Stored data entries
-=-=-
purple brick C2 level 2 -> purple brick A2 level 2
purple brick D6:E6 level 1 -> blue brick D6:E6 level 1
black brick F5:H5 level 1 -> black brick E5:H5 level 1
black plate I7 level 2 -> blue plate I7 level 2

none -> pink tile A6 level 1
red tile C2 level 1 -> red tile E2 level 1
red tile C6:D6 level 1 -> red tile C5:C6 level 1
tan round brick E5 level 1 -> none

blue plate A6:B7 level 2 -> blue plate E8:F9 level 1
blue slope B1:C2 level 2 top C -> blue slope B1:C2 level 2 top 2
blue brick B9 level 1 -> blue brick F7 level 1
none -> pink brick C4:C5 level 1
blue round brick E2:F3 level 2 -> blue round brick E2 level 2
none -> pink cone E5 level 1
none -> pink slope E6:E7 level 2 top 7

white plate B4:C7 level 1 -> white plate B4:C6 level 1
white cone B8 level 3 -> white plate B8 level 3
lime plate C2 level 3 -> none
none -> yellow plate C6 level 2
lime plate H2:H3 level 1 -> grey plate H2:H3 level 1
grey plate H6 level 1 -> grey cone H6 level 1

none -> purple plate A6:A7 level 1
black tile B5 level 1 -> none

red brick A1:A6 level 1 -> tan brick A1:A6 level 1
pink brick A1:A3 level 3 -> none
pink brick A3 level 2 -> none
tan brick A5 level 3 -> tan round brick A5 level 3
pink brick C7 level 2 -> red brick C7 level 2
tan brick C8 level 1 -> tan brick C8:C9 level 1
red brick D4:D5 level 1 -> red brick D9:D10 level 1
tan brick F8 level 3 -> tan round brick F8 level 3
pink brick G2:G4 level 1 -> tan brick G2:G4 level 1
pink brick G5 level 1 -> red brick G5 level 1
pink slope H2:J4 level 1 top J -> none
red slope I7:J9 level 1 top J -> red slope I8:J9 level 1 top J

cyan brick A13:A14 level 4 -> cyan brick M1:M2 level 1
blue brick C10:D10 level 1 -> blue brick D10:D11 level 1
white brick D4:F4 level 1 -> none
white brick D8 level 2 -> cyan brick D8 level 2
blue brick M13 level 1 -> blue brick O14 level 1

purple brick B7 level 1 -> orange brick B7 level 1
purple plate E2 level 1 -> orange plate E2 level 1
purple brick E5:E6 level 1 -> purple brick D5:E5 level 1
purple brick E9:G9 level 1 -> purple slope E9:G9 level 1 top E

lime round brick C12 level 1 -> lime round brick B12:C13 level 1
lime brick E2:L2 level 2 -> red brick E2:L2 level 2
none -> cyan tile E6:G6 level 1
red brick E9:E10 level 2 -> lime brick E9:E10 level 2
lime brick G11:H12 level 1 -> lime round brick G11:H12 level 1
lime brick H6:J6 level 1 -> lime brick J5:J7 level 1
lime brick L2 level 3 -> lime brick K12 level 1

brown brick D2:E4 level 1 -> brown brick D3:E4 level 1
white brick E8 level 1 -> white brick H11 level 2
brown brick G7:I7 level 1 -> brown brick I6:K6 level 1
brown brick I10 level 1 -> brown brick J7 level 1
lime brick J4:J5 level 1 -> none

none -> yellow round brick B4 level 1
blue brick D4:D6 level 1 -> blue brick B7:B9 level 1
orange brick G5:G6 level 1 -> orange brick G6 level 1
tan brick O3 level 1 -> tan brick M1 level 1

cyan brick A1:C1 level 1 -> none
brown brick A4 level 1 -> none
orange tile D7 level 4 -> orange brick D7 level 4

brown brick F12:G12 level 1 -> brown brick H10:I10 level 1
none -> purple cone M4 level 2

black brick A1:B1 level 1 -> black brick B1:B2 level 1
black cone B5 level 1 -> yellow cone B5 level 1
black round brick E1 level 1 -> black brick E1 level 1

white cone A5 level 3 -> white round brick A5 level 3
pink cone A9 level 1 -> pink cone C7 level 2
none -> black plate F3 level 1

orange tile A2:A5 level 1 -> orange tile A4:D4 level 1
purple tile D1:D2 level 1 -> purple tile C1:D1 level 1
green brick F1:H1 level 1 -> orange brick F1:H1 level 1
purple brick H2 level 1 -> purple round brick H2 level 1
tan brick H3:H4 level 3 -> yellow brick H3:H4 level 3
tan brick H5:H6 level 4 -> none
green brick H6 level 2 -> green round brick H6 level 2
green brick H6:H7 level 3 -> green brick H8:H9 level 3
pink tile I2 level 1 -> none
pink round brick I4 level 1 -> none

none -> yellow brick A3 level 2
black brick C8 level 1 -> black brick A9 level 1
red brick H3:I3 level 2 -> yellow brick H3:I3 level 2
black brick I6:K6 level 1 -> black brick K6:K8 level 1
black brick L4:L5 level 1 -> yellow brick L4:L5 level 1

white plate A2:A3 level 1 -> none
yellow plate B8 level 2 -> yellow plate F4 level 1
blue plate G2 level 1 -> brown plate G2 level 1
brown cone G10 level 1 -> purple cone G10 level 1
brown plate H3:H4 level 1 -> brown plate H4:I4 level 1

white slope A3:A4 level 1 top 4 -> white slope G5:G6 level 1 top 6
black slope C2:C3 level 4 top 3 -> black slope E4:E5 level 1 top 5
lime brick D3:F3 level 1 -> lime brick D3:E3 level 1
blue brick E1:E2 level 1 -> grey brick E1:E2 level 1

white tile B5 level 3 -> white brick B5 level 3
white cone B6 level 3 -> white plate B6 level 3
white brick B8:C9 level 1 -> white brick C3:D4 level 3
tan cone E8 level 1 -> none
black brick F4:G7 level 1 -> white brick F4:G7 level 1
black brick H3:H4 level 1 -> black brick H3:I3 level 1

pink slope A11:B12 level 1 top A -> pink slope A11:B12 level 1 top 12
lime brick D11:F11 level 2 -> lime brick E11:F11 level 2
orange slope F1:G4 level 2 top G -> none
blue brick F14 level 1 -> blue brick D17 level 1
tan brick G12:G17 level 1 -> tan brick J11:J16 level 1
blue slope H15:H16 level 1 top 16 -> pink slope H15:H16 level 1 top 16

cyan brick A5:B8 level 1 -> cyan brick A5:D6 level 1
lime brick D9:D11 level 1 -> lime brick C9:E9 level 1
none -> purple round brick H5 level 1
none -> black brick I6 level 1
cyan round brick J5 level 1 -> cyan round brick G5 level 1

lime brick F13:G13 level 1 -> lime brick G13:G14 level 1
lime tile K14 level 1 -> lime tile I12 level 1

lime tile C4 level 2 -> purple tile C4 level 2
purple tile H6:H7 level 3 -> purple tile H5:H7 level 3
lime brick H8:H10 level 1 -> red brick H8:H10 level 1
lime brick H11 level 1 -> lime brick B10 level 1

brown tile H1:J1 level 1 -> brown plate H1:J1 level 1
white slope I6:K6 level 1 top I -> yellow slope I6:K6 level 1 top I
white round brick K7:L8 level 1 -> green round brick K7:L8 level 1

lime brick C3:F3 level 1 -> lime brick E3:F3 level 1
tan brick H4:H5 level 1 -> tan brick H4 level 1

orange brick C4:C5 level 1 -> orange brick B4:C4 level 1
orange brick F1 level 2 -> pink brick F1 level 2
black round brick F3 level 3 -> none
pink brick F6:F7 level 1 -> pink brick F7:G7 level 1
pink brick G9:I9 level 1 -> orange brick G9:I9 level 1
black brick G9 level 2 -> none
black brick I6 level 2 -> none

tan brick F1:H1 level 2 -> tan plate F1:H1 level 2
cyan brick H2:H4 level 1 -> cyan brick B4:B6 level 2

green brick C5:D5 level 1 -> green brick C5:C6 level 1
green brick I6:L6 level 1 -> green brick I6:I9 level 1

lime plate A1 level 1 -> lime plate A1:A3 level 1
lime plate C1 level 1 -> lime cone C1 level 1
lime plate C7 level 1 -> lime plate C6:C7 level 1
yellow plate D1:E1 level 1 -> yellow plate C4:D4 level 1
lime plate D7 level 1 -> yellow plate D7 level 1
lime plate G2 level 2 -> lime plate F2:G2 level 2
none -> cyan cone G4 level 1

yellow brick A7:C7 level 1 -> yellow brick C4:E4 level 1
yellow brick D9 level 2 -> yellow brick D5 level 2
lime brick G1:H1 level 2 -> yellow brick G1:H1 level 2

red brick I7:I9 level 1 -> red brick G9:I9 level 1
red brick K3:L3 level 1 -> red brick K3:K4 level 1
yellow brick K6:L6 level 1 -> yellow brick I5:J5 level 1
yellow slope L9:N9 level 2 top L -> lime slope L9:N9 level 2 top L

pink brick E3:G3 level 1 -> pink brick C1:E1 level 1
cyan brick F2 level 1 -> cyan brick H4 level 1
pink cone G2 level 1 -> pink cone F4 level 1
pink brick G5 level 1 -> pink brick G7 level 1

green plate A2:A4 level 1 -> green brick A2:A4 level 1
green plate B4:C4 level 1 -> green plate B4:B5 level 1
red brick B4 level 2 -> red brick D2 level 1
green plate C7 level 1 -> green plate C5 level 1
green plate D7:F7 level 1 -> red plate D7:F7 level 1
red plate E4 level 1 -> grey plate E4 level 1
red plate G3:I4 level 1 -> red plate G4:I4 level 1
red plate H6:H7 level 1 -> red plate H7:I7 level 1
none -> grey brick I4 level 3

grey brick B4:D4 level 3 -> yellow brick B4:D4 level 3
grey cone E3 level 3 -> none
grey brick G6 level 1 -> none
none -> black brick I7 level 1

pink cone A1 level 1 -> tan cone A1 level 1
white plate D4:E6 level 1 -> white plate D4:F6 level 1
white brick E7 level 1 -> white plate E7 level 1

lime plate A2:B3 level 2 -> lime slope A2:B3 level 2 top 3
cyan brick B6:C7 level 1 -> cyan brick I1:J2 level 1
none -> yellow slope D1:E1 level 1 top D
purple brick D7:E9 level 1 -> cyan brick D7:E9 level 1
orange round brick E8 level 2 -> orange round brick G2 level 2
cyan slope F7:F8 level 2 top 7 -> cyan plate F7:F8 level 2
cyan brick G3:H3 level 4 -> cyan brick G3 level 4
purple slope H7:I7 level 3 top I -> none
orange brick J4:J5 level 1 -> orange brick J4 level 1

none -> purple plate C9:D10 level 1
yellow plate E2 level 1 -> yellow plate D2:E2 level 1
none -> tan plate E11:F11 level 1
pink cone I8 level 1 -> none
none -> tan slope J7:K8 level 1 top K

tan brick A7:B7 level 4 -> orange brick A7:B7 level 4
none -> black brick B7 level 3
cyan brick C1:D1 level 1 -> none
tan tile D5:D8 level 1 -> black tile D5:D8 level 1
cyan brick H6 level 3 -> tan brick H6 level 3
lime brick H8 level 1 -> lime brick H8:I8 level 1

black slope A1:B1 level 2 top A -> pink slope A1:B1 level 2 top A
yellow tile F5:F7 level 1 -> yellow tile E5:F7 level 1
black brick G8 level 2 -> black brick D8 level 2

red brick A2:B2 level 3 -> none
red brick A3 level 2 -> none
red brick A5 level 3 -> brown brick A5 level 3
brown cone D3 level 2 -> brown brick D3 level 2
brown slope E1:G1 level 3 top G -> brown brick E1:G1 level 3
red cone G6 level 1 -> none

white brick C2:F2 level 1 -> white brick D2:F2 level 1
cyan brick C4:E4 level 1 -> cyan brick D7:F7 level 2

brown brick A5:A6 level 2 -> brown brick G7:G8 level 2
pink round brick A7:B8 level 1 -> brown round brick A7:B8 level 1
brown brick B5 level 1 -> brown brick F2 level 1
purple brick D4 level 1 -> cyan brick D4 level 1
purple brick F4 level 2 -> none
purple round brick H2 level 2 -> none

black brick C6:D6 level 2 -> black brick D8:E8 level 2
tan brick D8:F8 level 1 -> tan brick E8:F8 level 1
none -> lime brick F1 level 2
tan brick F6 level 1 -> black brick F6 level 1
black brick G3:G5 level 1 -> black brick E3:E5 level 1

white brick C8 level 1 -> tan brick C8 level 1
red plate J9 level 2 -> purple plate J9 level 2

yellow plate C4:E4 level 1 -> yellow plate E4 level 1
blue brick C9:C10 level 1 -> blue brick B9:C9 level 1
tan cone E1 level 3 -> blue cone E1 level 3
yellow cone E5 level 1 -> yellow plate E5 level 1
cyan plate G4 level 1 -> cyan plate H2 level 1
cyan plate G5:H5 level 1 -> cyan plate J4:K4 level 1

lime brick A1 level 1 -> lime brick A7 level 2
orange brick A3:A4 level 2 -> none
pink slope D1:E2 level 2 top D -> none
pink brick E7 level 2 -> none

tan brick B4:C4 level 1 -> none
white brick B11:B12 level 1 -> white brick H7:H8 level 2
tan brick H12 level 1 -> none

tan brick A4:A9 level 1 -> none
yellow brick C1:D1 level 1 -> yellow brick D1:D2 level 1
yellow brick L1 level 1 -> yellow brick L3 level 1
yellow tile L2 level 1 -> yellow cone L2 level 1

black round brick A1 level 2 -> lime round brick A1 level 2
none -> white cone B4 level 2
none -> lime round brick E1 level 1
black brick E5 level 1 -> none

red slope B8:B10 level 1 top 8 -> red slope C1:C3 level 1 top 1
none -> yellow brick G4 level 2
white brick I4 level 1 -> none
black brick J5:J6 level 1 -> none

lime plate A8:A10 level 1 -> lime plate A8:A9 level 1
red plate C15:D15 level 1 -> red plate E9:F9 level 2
-=-=-
WORK ORDER:
Reproduce, word for word and in full, only the lines above that start at the line with "lime brick D9:D11" and run through the line with "yellow plate D1:E1", both ends included.

WRITTEN REPLY:
lime brick D9:D11 level 1 -> lime brick C9:E9 level 1
none -> purple round brick H5 level 1
none -> black brick I6 level 1
cyan round brick J5 level 1 -> cyan round brick G5 level 1

lime brick F13:G13 level 1 -> lime brick G13:G14 level 1
lime tile K14 level 1 -> lime tile I12 level 1

lime tile C4 level 2 -> purple tile C4 level 2
purple tile H6:H7 level 3 -> purple tile H5:H7 level 3
lime brick H8:H10 level 1 -> red brick H8:H10 level 1
lime brick H11 level 1 -> lime brick B10 level 1

brown tile H1:J1 level 1 -> brown plate H1:J1 level 1
white slope I6:K6 level 1 top I -> yellow slope I6:K6 level 1 top I
white round brick K7:L8 level 1 -> green round brick K7:L8 level 1

lime brick C3:F3 level 1 -> lime brick E3:F3 level 1
tan brick H4:H5 level 1 -> tan brick H4 level 1

orange brick C4:C5 level 1 -> orange brick B4:C4 level 1
orange brick F1 level 2 -> pink brick F1 level 2
black round brick F3 level 3 -> none
pink brick F6:F7 level 1 -> pink brick F7:G7 level 1
pink brick G9:I9 level 1 -> orange brick G9:I9 level 1
black brick G9 level 2 -> none
black brick I6 level 2 -> none

tan brick F1:H1 level 2 -> tan plate F1:H1 level 2
cyan brick H2:H4 level 1 -> cyan brick B4:B6 level 2

green brick C5:D5 level 1 -> green brick C5:C6 level 1
green brick I6:L6 level 1 -> green brick I6:I9 level 1

lime plate A1 level 1 -> lime plate A1:A3 level 1
lime plate C1 level 1 -> lime cone C1 level 1
lime plate C7 level 1 -> lime plate C6:C7 level 1
yellow plate D1:E1 level 1 -> yellow plate C4:D4 level 1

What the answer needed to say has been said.